▶ [ABOUT THIS EXERCISE]
The expected answer is a copy of every line in the listing that has the word "size".

▶ [TASK INPUTS]
········

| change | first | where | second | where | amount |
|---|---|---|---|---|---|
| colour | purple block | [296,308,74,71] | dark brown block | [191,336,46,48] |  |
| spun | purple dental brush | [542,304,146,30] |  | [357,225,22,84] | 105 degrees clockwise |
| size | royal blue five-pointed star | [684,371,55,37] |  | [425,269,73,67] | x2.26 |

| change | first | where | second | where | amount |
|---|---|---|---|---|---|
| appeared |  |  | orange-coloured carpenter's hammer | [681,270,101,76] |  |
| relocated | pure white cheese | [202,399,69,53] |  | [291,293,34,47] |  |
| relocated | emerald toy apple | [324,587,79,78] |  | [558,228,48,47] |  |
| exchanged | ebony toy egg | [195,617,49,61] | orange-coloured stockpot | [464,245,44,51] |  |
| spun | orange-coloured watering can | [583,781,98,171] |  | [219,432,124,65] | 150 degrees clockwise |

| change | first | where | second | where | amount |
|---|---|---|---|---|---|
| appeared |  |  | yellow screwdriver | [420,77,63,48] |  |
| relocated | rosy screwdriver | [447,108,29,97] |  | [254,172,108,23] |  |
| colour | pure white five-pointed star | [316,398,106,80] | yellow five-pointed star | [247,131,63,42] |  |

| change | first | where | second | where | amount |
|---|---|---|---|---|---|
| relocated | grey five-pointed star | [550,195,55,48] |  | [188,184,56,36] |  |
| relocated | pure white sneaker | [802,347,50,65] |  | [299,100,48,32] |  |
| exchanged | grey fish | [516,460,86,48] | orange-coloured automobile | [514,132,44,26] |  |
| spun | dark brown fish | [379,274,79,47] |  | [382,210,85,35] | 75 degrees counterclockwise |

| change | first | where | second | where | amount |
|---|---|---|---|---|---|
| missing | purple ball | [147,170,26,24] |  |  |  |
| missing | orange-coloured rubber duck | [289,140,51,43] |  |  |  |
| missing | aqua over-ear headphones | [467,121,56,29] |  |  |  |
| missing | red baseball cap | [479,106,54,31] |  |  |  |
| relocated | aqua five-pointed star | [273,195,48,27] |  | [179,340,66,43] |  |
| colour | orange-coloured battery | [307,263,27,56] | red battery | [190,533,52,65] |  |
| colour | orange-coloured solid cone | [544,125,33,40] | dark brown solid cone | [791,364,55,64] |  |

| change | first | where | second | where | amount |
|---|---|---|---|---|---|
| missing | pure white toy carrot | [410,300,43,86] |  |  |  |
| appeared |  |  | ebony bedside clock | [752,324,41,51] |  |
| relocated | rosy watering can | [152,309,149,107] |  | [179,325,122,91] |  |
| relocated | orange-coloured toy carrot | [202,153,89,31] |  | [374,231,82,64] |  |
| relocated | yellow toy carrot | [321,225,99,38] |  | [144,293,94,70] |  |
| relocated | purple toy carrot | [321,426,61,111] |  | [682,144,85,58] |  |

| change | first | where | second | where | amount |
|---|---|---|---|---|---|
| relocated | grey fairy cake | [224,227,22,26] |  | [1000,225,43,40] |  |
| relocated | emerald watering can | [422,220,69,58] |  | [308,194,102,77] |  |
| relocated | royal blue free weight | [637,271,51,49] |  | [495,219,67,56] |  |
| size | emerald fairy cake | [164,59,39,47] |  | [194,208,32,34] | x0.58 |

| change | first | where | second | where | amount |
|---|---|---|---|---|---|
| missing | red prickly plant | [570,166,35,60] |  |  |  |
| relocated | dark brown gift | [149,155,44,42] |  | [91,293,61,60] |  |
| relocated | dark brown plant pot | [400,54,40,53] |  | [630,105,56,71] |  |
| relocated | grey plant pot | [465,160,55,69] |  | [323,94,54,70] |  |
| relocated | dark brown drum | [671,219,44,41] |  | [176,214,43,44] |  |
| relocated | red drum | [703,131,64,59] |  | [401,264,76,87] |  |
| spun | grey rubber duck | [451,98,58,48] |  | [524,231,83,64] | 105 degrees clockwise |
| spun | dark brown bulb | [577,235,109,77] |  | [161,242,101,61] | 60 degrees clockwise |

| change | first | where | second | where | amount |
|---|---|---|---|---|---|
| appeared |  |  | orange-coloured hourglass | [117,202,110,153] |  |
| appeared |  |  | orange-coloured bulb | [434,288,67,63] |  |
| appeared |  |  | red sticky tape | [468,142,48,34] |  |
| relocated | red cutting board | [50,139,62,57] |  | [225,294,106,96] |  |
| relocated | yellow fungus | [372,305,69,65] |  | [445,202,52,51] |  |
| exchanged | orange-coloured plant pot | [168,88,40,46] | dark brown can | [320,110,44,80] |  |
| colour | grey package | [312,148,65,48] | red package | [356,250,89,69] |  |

········

▶ [EXERCISE OUTPUT]
| size | royal blue five-pointed star | [684,371,55,37] |  | [425,269,73,67] | x2.26 |
| size | emerald fairy cake | [164,59,39,47] |  | [194,208,32,34] | x0.58 |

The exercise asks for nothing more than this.